Task to carry out »
Lines with the word "left" in them are the ones to copy from the records.

(Records to process)

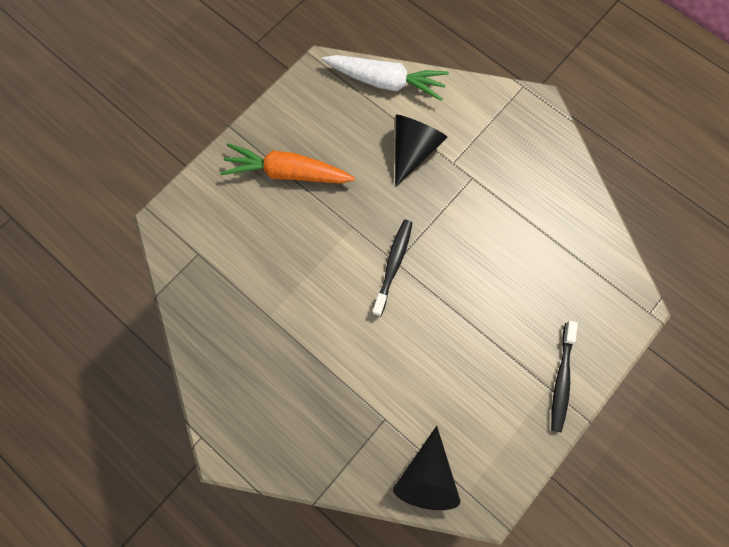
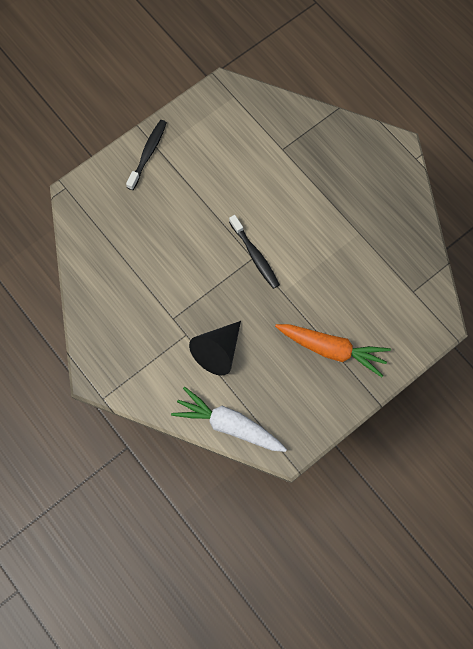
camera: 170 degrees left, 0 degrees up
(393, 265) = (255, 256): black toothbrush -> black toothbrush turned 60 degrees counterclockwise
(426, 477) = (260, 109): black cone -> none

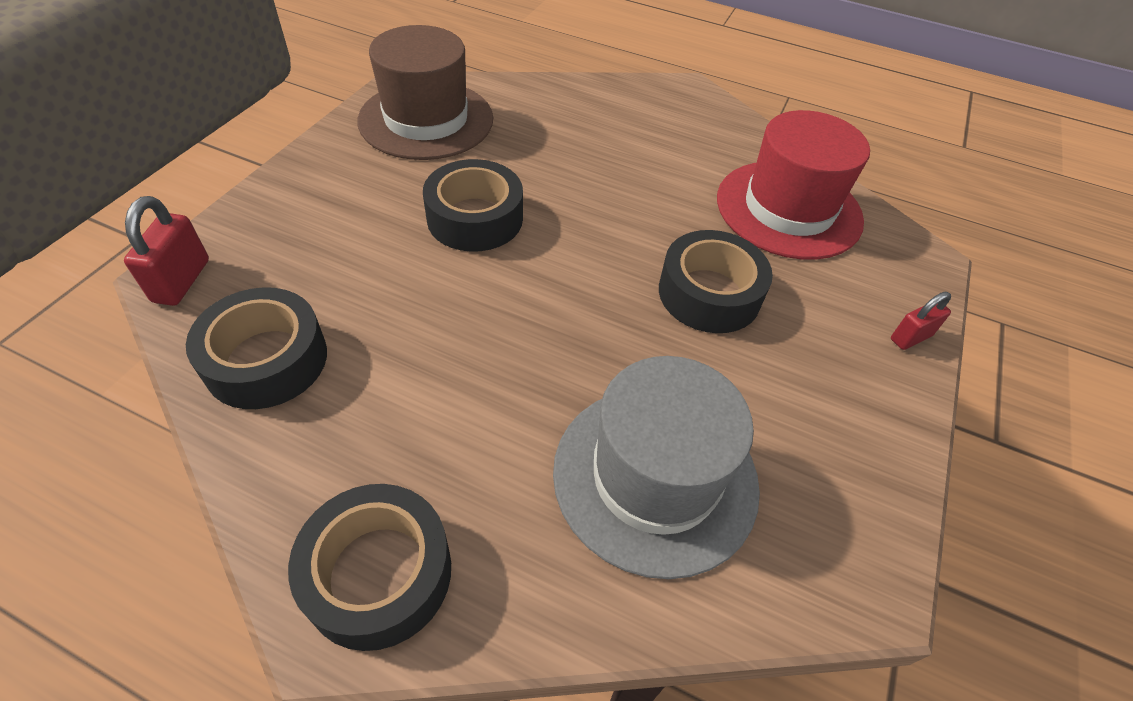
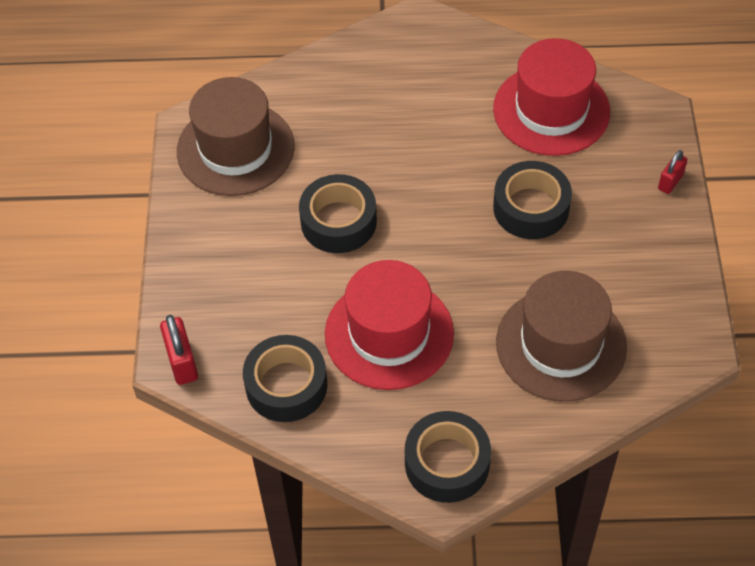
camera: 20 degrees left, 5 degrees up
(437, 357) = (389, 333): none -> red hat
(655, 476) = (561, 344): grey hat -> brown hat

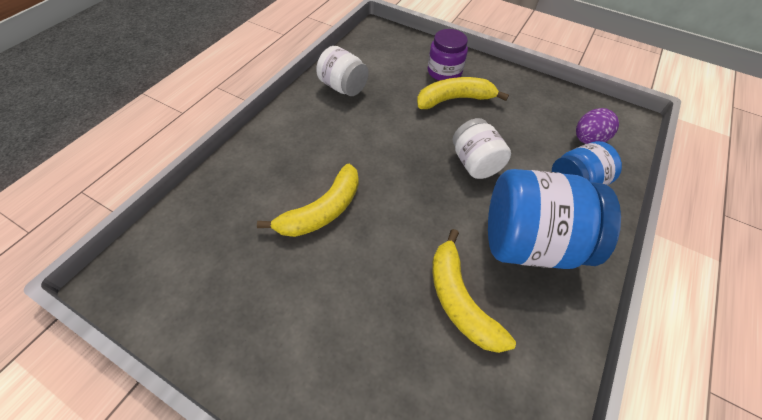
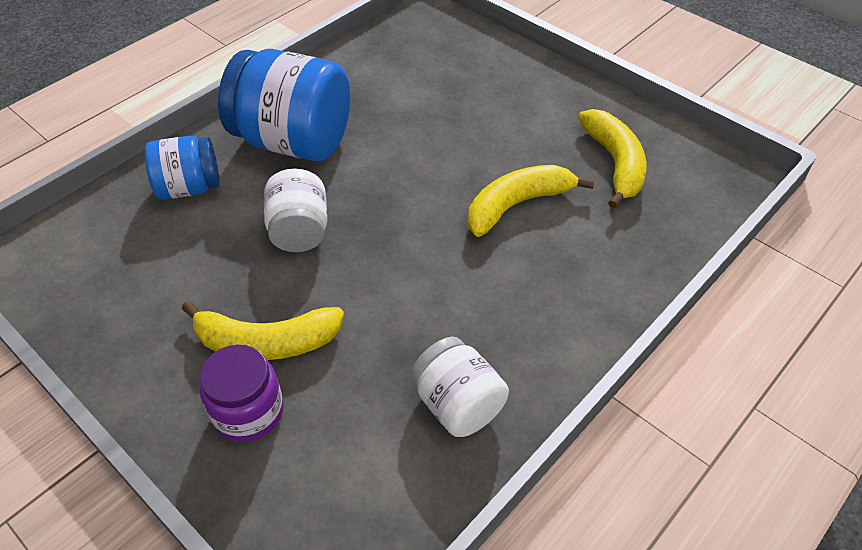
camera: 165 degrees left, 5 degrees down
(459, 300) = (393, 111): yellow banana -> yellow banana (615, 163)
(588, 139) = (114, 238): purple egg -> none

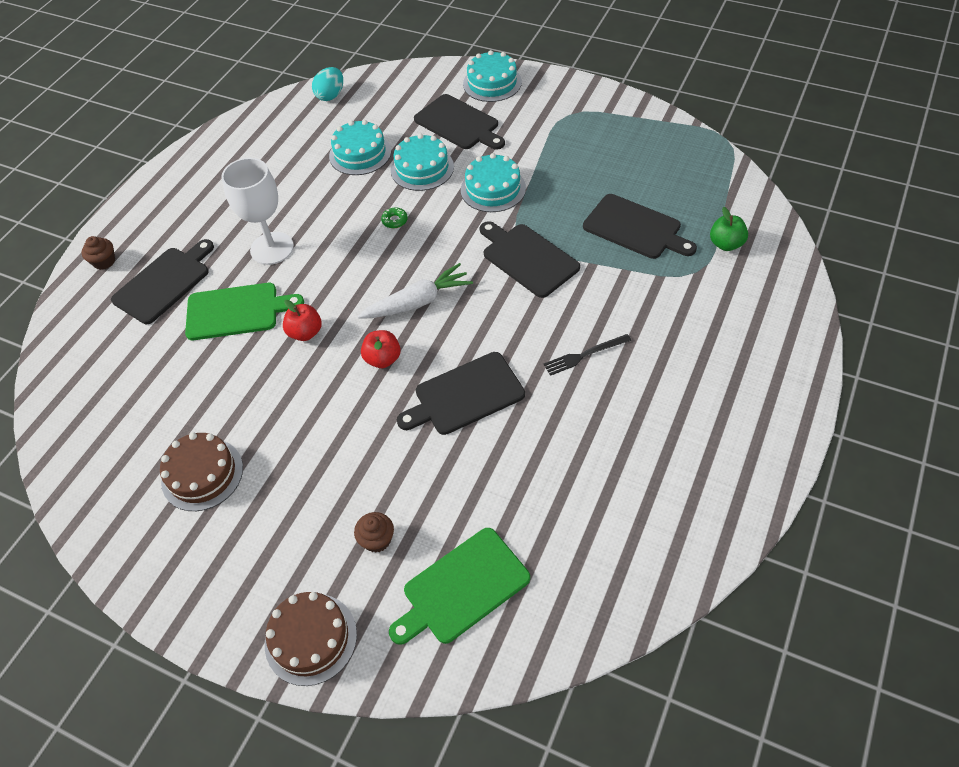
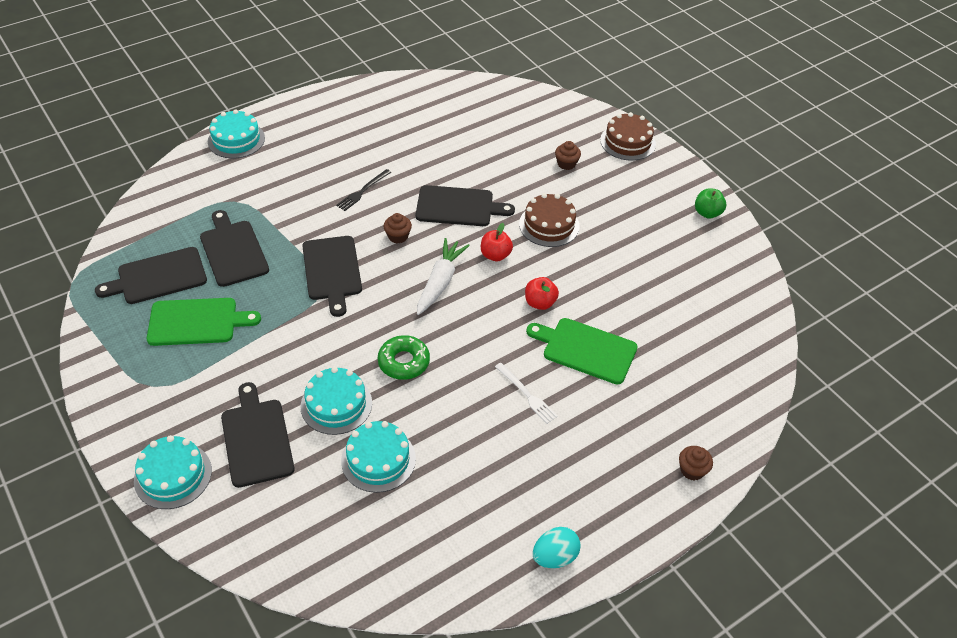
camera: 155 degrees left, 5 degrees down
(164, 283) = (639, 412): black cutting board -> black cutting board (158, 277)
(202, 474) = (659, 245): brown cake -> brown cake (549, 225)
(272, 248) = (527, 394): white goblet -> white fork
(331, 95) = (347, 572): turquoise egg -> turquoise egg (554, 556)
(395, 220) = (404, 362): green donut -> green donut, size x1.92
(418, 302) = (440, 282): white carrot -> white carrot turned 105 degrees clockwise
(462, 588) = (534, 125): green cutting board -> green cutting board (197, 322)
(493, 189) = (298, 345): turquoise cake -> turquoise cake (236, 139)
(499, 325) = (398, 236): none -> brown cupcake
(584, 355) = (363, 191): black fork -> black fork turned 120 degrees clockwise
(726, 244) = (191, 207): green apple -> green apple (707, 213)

(End Records to process)

Exercise result »
camera: 170 degrees left, 0 degrees up
camera: 20 degrees left, 5 degrees up
camera: 165 degrees left, 5 degrees down
camera: 155 degrees left, 5 degrees down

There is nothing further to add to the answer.